= Records supplied =
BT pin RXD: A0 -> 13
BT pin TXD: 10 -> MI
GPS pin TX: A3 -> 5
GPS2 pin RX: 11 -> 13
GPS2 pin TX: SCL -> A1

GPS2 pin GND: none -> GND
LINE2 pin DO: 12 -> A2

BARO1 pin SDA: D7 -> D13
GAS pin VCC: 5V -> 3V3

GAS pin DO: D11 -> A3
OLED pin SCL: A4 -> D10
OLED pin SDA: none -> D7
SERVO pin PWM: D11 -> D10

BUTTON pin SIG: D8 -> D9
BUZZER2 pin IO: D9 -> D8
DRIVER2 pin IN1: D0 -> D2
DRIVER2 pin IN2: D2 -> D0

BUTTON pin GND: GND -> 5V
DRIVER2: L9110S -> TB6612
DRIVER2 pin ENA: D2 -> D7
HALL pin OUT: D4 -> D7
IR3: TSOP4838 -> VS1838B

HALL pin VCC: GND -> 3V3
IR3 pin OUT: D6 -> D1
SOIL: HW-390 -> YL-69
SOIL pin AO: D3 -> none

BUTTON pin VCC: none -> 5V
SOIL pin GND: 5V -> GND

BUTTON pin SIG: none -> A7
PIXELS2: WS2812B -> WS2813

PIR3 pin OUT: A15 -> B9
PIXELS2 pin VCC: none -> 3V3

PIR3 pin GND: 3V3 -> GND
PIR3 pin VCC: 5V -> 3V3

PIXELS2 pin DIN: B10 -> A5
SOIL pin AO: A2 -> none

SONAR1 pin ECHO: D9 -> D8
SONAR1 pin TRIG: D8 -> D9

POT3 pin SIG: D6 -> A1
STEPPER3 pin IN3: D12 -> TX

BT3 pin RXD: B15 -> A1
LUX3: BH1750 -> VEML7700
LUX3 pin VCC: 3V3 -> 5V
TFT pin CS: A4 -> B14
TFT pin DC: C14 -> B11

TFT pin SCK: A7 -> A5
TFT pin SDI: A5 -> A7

= Exercise brief =
Transcribe the data above so that every line matches exactly.

= Solution to the exercise =
BT pin RXD: A0 -> 13
BT pin TXD: 10 -> MI
GPS pin TX: A3 -> 5
GPS2 pin RX: 11 -> 13
GPS2 pin TX: SCL -> A1

GPS2 pin GND: none -> GND
LINE2 pin DO: 12 -> A2

BARO1 pin SDA: D7 -> D13
GAS pin VCC: 5V -> 3V3

GAS pin DO: D11 -> A3
OLED pin SCL: A4 -> D10
OLED pin SDA: none -> D7
SERVO pin PWM: D11 -> D10

BUTTON pin SIG: D8 -> D9
BUZZER2 pin IO: D9 -> D8
DRIVER2 pin IN1: D0 -> D2
DRIVER2 pin IN2: D2 -> D0

BUTTON pin GND: GND -> 5V
DRIVER2: L9110S -> TB6612
DRIVER2 pin ENA: D2 -> D7
HALL pin OUT: D4 -> D7
IR3: TSOP4838 -> VS1838B

HALL pin VCC: GND -> 3V3
IR3 pin OUT: D6 -> D1
SOIL: HW-390 -> YL-69
SOIL pin AO: D3 -> none

BUTTON pin VCC: none -> 5V
SOIL pin GND: 5V -> GND

BUTTON pin SIG: none -> A7
PIXELS2: WS2812B -> WS2813

PIR3 pin OUT: A15 -> B9
PIXELS2 pin VCC: none -> 3V3

PIR3 pin GND: 3V3 -> GND
PIR3 pin VCC: 5V -> 3V3

PIXELS2 pin DIN: B10 -> A5
SOIL pin AO: A2 -> none

SONAR1 pin ECHO: D9 -> D8
SONAR1 pin TRIG: D8 -> D9

POT3 pin SIG: D6 -> A1
STEPPER3 pin IN3: D12 -> TX

BT3 pin RXD: B15 -> A1
LUX3: BH1750 -> VEML7700
LUX3 pin VCC: 3V3 -> 5V
TFT pin CS: A4 -> B14
TFT pin DC: C14 -> B11

TFT pin SCK: A7 -> A5
TFT pin SDI: A5 -> A7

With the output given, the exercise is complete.